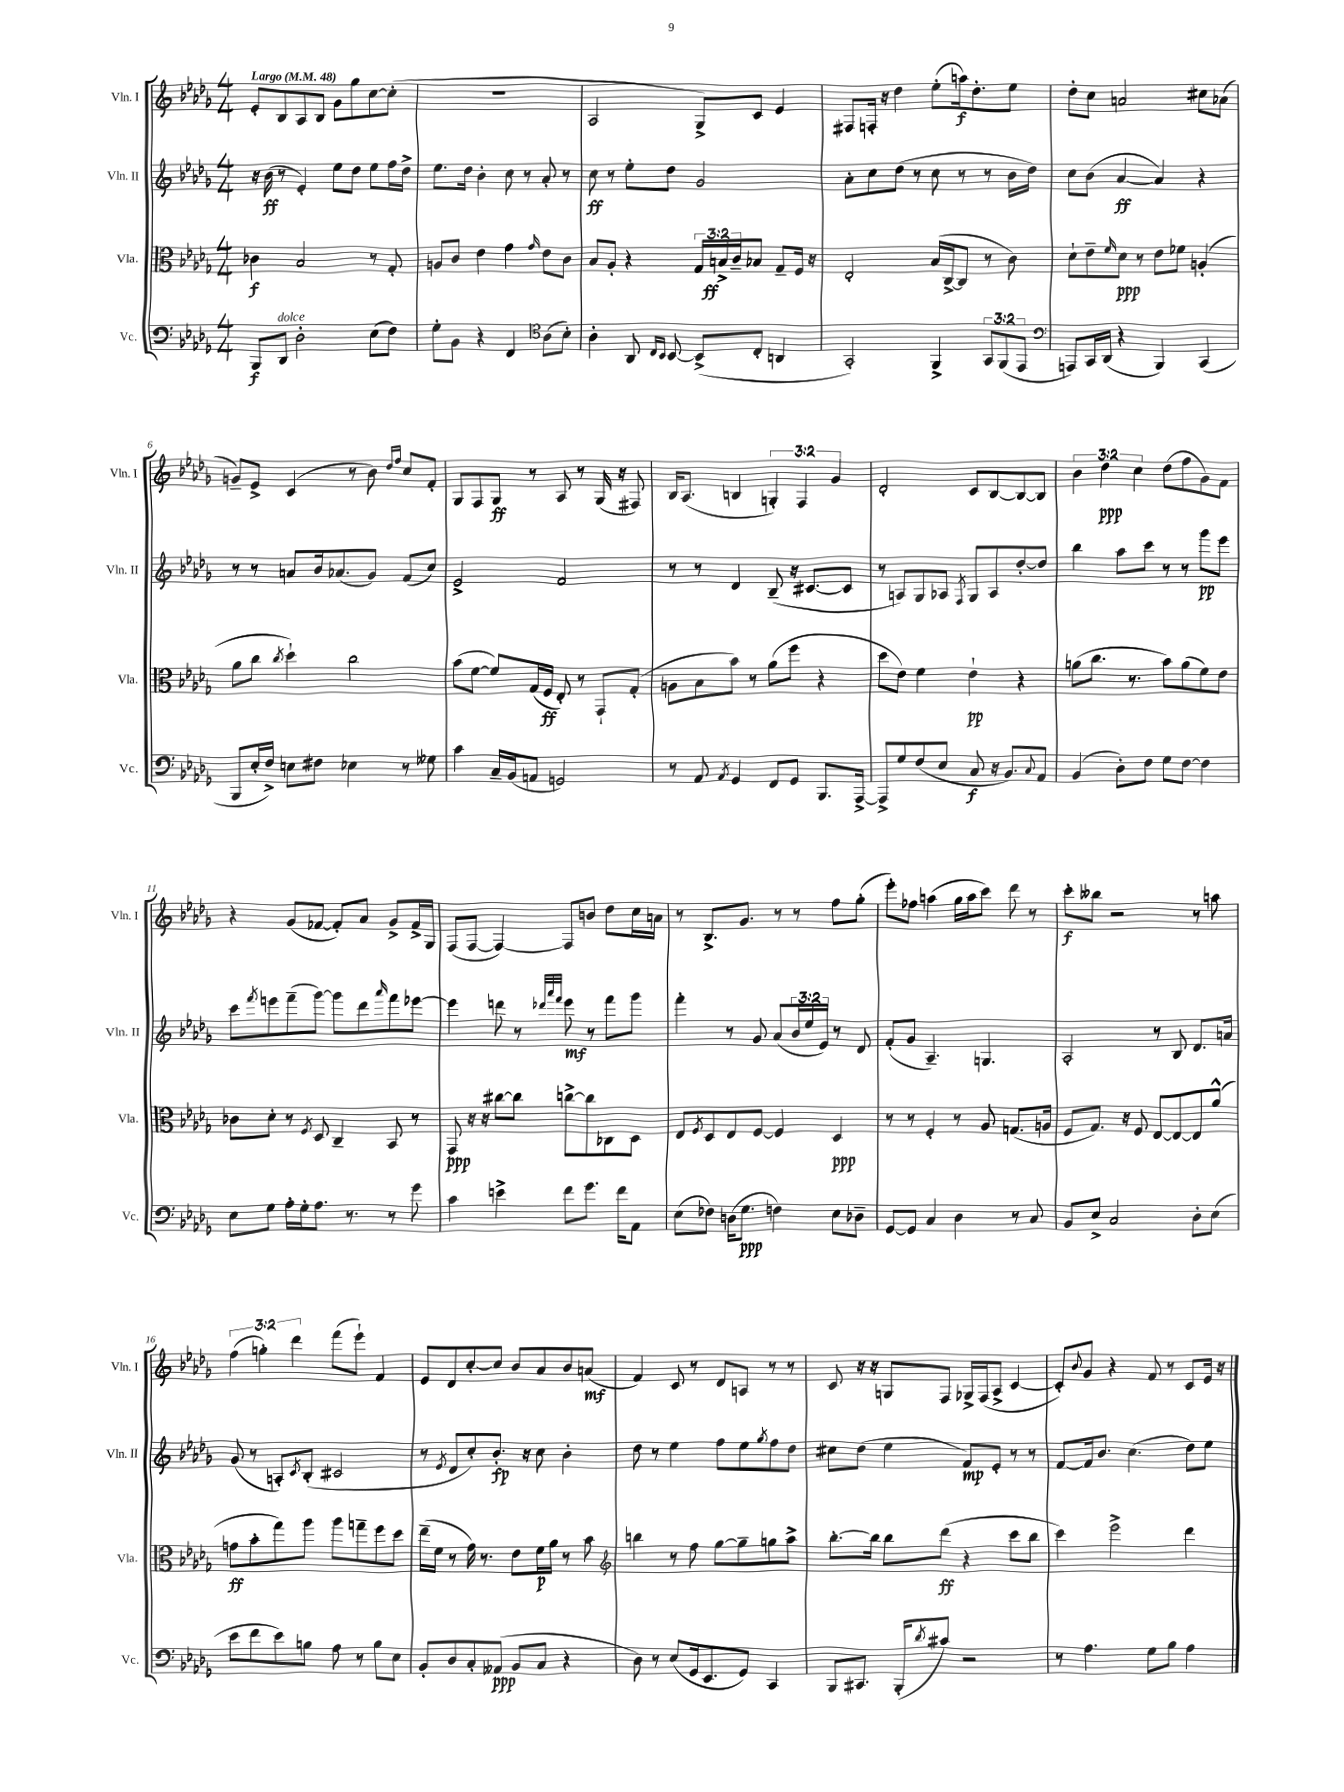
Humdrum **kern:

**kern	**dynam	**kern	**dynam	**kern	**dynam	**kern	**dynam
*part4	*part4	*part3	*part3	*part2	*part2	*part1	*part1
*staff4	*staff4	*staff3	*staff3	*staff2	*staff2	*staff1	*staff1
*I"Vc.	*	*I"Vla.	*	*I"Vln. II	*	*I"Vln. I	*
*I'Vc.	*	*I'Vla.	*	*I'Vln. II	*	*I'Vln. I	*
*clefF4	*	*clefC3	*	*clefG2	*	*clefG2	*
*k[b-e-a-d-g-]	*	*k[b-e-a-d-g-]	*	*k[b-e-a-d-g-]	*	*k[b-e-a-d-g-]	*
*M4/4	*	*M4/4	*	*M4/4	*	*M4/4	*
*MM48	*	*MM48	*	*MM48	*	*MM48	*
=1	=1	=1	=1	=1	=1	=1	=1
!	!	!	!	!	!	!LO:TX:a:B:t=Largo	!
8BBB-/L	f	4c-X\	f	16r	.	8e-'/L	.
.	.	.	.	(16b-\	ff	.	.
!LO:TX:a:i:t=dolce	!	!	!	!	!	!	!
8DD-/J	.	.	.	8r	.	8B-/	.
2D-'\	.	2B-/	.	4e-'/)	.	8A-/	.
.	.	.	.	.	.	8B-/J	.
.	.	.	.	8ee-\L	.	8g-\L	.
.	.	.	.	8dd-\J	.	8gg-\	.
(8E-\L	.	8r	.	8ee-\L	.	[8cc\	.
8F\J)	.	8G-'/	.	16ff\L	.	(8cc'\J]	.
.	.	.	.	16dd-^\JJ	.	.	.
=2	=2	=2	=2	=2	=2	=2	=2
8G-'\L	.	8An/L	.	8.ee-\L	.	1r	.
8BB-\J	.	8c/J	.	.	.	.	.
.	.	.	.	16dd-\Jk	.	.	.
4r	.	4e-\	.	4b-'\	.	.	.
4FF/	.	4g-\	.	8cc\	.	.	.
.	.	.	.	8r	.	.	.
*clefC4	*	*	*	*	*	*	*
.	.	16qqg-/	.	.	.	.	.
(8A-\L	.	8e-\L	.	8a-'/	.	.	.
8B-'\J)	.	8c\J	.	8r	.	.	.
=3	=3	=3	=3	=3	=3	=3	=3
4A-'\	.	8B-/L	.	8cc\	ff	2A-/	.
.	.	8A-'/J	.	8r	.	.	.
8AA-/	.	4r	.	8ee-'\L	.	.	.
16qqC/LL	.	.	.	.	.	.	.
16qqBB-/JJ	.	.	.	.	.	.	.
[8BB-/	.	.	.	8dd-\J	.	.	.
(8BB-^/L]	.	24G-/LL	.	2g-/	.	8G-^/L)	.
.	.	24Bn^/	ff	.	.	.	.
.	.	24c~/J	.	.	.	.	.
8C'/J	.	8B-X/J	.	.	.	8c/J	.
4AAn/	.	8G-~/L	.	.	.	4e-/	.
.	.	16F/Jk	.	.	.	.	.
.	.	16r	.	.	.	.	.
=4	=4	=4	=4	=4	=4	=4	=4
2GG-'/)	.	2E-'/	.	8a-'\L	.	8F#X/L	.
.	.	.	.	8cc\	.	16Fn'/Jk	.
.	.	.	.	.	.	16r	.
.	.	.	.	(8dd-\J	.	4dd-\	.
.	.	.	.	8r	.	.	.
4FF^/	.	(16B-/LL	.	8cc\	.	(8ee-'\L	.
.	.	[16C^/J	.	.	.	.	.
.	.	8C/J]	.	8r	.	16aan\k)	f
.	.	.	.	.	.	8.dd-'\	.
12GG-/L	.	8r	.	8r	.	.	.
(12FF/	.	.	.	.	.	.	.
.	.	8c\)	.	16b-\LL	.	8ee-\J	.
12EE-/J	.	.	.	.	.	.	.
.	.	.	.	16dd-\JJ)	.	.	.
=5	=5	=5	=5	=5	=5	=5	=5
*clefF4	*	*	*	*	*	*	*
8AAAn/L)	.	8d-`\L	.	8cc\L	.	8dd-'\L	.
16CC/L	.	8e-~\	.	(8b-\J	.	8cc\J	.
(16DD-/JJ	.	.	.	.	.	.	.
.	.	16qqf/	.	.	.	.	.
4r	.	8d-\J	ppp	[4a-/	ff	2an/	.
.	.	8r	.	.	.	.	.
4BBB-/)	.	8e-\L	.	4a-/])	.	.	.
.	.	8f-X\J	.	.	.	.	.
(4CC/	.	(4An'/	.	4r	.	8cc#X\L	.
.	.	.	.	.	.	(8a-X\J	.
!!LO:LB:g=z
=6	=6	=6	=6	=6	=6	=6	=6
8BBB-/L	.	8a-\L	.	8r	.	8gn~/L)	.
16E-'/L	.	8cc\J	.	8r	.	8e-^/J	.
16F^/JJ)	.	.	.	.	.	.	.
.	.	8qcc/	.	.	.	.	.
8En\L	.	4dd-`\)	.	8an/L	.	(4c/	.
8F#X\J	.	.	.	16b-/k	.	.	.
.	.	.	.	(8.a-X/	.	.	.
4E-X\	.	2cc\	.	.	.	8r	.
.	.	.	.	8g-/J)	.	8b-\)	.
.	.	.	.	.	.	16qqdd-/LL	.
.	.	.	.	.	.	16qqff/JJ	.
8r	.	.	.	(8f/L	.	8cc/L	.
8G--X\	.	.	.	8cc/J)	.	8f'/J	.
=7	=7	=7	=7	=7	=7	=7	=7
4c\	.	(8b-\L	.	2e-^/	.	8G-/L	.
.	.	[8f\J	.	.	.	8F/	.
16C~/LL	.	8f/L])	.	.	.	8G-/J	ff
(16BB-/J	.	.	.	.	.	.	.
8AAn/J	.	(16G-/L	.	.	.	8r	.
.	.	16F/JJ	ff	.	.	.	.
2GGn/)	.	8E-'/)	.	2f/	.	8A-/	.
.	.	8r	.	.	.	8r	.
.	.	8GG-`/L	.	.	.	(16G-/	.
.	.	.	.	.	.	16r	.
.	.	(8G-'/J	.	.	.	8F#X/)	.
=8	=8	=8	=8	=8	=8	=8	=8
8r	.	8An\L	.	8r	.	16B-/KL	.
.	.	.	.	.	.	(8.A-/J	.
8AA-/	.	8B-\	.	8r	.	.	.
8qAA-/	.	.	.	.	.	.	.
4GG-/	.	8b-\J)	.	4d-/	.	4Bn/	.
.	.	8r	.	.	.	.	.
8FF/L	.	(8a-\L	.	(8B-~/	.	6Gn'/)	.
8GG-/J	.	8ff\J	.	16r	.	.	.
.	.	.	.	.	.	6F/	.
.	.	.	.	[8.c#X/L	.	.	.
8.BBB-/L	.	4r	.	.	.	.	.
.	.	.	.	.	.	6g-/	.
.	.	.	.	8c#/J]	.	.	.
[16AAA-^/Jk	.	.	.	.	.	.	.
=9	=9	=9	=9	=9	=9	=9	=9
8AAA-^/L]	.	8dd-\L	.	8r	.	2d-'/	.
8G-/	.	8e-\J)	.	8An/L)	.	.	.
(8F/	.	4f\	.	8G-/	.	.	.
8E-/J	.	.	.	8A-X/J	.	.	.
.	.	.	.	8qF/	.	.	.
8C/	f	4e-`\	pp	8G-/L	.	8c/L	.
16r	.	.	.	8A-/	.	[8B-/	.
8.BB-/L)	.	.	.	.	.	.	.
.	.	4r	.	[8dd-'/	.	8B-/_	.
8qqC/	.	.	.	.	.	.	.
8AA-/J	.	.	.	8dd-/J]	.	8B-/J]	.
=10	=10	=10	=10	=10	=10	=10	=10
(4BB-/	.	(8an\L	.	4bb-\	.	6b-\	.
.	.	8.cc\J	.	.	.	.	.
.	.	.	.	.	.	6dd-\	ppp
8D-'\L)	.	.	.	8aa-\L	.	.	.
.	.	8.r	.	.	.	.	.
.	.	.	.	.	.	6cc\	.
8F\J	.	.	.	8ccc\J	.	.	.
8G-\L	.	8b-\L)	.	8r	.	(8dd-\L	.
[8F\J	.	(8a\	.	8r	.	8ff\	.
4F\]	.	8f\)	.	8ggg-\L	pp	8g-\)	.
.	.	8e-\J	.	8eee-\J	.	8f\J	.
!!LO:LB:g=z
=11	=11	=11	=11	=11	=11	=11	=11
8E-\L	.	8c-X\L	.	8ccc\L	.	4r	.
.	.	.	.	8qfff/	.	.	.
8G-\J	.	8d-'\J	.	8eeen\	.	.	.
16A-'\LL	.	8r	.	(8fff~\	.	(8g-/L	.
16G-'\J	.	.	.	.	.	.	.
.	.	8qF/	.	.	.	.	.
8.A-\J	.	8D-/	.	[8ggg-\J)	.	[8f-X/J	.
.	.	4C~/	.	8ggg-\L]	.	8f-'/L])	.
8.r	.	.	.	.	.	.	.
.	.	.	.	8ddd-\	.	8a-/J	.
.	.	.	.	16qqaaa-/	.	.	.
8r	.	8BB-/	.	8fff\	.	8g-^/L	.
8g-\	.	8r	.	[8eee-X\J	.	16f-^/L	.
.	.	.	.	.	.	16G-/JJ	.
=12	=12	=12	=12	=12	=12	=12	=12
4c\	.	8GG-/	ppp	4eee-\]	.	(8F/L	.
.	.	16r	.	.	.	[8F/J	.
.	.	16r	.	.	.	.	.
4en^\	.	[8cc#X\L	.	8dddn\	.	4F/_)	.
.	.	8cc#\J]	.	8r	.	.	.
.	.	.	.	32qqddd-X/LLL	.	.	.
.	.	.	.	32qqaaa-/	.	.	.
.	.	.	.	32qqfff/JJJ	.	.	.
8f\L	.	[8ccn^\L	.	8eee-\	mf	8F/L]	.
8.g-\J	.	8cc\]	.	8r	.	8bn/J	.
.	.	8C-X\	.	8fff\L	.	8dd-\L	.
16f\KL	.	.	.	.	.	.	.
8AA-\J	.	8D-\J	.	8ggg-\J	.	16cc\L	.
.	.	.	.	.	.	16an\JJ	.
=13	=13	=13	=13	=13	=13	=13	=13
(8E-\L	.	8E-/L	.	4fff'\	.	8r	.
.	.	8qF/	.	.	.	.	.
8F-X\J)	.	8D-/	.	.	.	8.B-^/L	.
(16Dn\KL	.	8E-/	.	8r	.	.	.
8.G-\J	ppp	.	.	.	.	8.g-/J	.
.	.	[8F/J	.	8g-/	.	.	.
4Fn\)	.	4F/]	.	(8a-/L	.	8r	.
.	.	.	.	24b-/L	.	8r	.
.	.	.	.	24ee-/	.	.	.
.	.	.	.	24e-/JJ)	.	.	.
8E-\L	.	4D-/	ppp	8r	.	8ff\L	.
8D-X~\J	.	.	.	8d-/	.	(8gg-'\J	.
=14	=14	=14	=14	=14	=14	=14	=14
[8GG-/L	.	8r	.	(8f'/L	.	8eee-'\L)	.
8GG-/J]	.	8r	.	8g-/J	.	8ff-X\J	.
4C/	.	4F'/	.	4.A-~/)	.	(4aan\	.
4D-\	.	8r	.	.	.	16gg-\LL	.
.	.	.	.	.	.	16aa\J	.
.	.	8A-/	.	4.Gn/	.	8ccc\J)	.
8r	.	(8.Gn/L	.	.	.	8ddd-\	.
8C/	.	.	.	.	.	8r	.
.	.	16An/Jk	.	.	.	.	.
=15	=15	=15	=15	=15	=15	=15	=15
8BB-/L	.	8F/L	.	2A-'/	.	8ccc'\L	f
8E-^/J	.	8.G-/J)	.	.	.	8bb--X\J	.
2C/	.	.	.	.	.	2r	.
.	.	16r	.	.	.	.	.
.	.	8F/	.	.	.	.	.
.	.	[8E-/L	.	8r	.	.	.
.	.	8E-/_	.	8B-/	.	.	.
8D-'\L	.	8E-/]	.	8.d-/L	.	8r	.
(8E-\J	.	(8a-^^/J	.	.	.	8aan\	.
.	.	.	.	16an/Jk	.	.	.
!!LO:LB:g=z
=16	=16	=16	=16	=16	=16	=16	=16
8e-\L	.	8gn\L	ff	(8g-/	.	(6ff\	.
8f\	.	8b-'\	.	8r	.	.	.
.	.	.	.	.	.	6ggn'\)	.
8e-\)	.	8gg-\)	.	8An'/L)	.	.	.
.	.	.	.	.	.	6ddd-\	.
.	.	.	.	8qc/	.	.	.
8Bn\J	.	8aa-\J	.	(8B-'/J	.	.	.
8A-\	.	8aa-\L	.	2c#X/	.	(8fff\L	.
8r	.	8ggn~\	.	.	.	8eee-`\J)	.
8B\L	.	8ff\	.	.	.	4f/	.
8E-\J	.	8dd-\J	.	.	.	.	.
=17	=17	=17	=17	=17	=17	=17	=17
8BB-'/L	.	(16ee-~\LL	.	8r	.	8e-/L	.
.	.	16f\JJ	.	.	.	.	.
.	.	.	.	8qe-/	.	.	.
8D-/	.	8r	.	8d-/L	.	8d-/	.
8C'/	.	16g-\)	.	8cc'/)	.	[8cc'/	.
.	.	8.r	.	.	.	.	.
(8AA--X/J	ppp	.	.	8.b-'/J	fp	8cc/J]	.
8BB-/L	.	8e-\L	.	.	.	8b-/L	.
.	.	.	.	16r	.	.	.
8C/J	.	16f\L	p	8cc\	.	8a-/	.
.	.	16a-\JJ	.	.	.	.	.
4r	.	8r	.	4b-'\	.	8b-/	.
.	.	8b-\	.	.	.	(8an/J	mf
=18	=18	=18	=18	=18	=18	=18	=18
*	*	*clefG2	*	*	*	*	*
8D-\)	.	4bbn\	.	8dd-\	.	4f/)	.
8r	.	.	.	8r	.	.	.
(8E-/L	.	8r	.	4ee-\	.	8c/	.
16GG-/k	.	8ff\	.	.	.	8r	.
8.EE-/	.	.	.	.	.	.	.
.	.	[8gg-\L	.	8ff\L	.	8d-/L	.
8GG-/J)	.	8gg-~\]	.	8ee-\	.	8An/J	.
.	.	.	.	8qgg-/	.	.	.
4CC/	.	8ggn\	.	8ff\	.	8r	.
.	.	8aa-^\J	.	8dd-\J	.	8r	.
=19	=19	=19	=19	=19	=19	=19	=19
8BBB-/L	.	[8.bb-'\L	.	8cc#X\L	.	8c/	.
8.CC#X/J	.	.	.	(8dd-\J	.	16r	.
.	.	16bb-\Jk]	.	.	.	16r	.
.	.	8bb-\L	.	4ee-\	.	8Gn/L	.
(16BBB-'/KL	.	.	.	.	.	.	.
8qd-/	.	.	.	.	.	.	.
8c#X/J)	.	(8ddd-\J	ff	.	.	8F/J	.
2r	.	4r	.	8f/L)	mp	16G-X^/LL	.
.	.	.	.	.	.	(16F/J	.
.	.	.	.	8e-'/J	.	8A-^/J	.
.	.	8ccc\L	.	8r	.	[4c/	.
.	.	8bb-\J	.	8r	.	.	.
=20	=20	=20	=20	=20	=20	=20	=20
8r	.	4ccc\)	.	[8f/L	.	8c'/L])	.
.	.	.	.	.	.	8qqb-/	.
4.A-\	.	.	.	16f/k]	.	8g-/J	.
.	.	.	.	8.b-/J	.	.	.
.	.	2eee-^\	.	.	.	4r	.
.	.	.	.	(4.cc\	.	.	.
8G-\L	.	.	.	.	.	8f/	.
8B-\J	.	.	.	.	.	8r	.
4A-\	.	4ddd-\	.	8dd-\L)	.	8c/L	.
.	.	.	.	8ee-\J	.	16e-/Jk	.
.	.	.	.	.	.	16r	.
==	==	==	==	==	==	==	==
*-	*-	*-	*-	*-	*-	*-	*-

__Direction__
Count the lines in the items above that contain the string "kern". Reply with the number alone.

__Full answer__
2